• [Task details]: After locating the line with "Winrex Tracker: [169,532,509,758]" in the entries below, output it and each following line up to and including the line with "session.xlsx: [446,375,662,532] ->", exactly and without pictures.

=-=-=

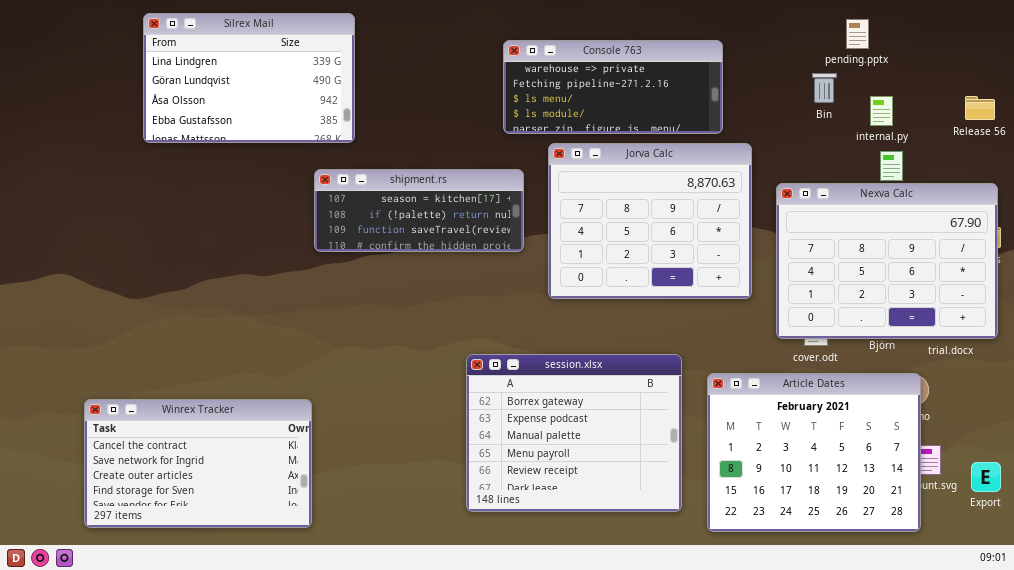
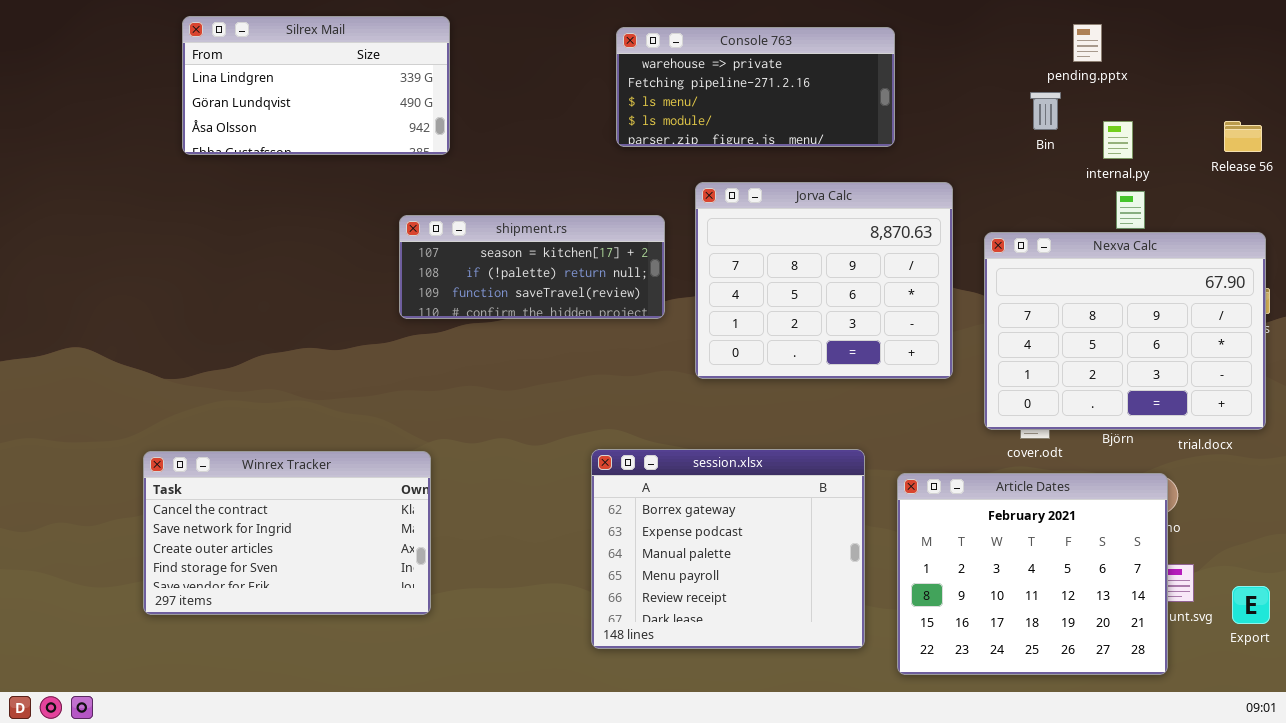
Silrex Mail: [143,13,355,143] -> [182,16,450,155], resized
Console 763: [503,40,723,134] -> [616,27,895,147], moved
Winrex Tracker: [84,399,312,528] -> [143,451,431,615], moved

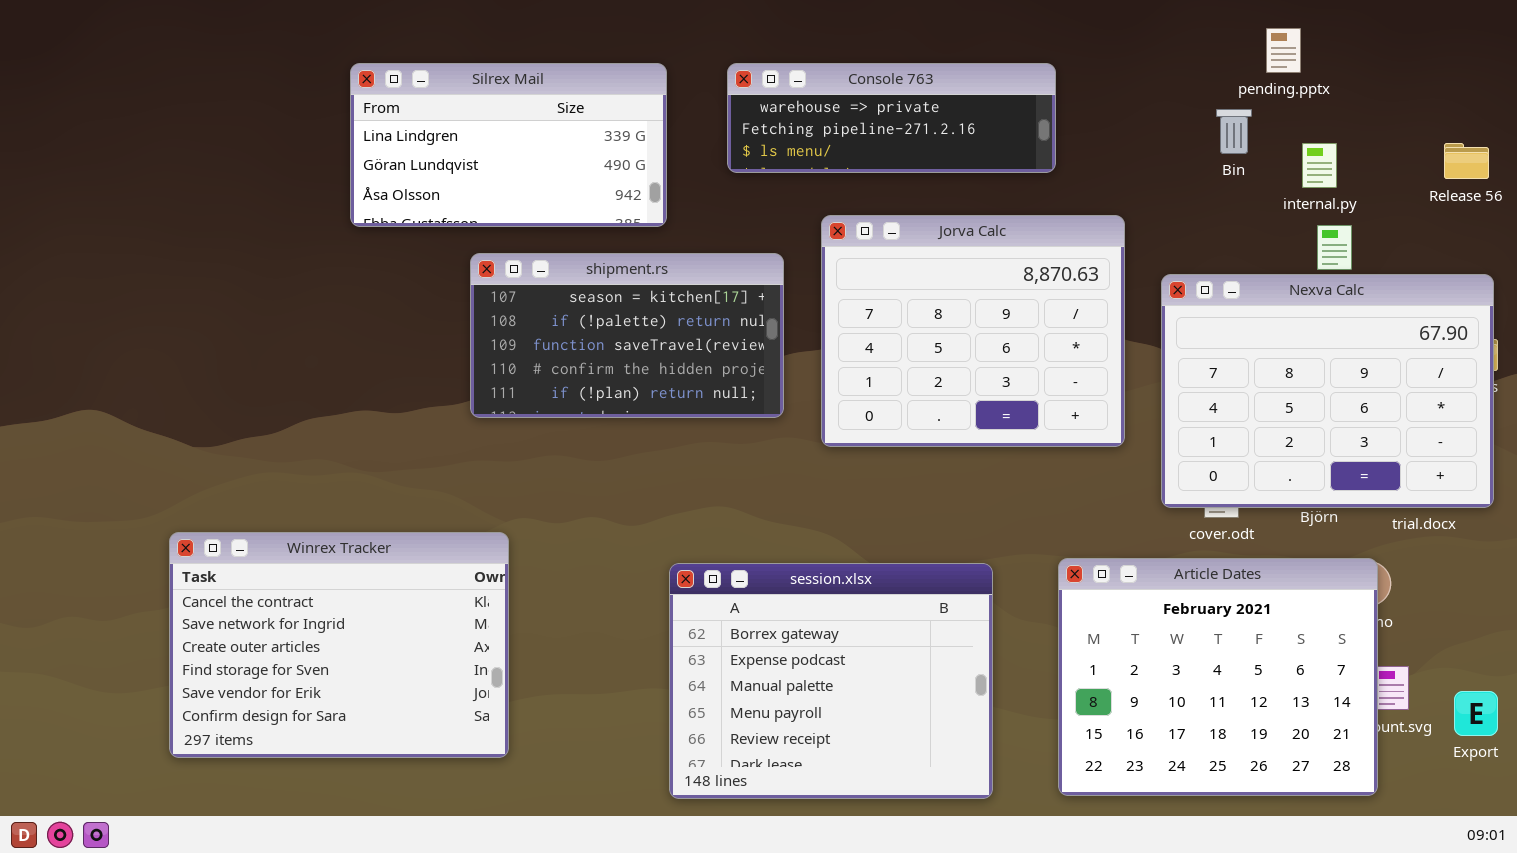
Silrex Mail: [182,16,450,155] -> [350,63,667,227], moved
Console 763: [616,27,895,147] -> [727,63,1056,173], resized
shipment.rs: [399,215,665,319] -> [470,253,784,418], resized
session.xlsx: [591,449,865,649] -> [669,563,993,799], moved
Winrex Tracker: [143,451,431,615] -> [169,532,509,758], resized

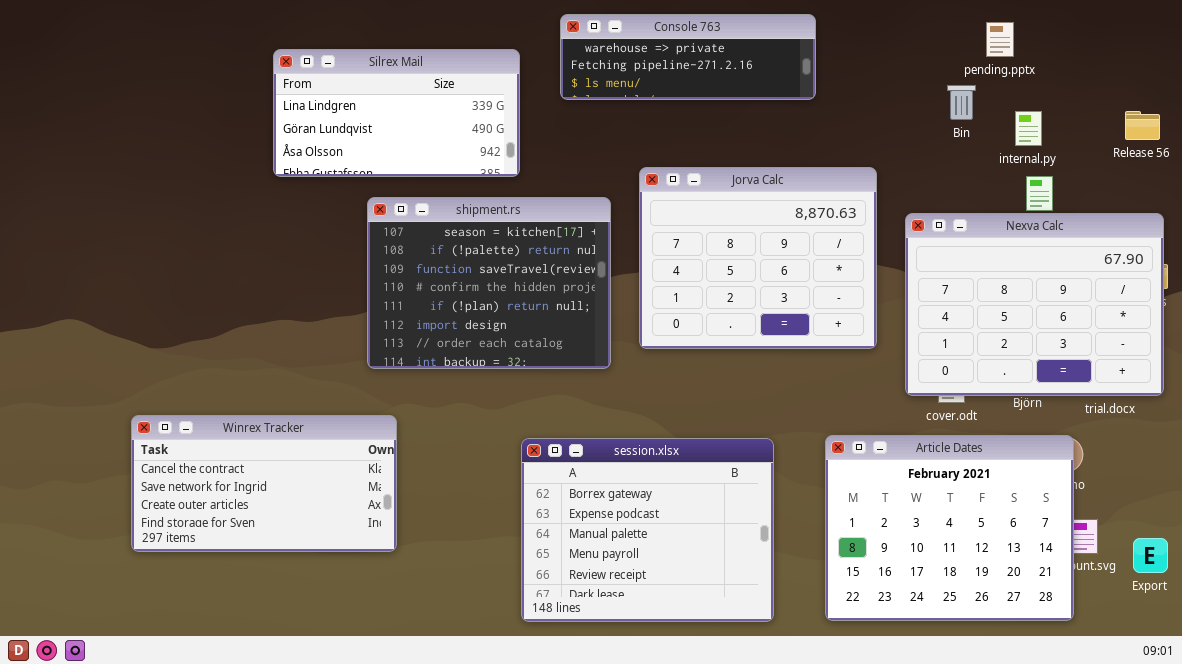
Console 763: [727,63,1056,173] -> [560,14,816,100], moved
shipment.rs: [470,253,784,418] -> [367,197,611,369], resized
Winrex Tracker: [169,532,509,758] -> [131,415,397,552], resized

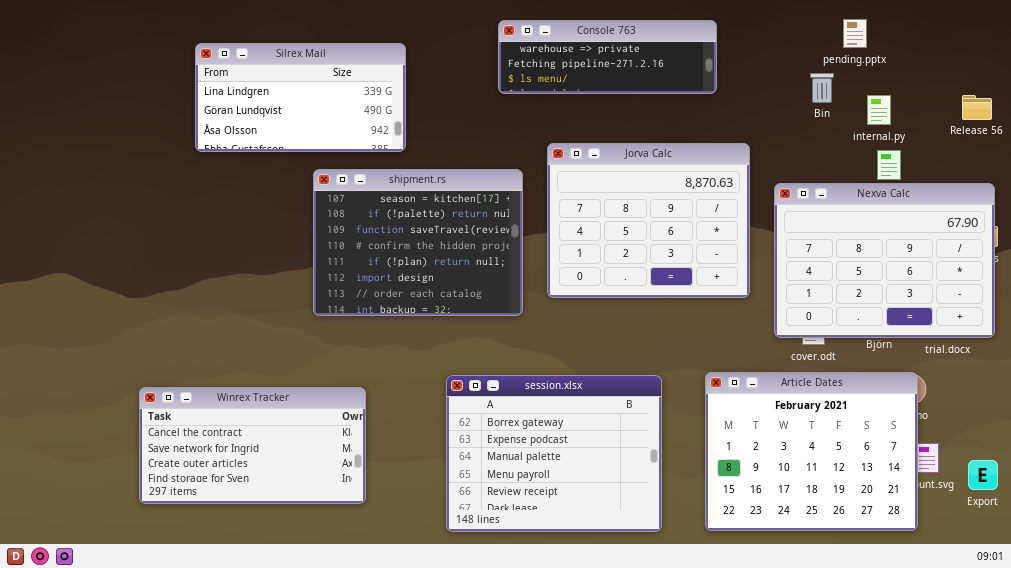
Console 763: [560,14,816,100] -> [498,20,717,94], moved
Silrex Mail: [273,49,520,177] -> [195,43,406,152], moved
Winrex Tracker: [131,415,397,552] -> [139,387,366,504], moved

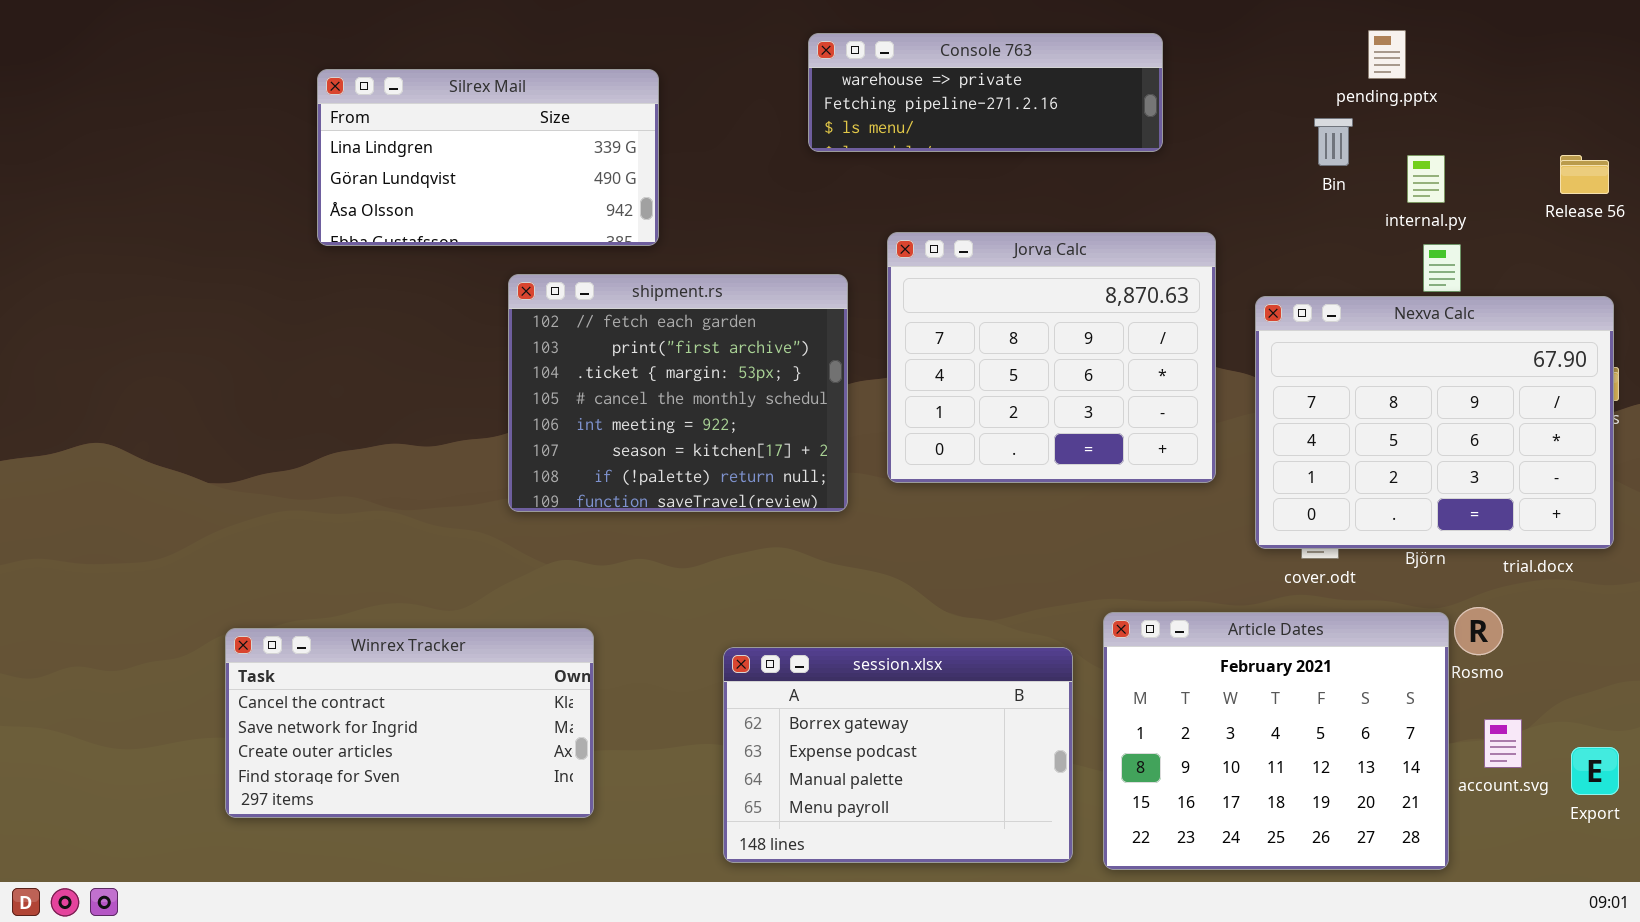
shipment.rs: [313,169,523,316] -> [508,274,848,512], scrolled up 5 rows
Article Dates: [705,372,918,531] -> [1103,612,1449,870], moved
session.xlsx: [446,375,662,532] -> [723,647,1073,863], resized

=-=-=

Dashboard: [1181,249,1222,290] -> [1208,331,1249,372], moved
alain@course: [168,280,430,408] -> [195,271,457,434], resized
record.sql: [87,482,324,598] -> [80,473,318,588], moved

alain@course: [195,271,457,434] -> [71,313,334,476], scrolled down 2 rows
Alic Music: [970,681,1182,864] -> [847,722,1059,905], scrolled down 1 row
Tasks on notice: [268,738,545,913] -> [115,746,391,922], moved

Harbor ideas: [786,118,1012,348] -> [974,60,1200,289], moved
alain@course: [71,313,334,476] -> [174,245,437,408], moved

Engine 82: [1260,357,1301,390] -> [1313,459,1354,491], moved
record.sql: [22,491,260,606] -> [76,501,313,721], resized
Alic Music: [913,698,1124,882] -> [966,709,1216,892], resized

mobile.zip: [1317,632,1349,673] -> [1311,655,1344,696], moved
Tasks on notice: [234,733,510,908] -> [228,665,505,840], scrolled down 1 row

=-=-=

• [Result of this exercise]:
Winrex Tracker: [169,532,509,758] -> [131,415,397,552], resized

Console 763: [560,14,816,100] -> [498,20,717,94], moved
Silrex Mail: [273,49,520,177] -> [195,43,406,152], moved
Winrex Tracker: [131,415,397,552] -> [139,387,366,504], moved

shipment.rs: [313,169,523,316] -> [508,274,848,512], scrolled up 5 rows
Article Dates: [705,372,918,531] -> [1103,612,1449,870], moved
session.xlsx: [446,375,662,532] -> [723,647,1073,863], resized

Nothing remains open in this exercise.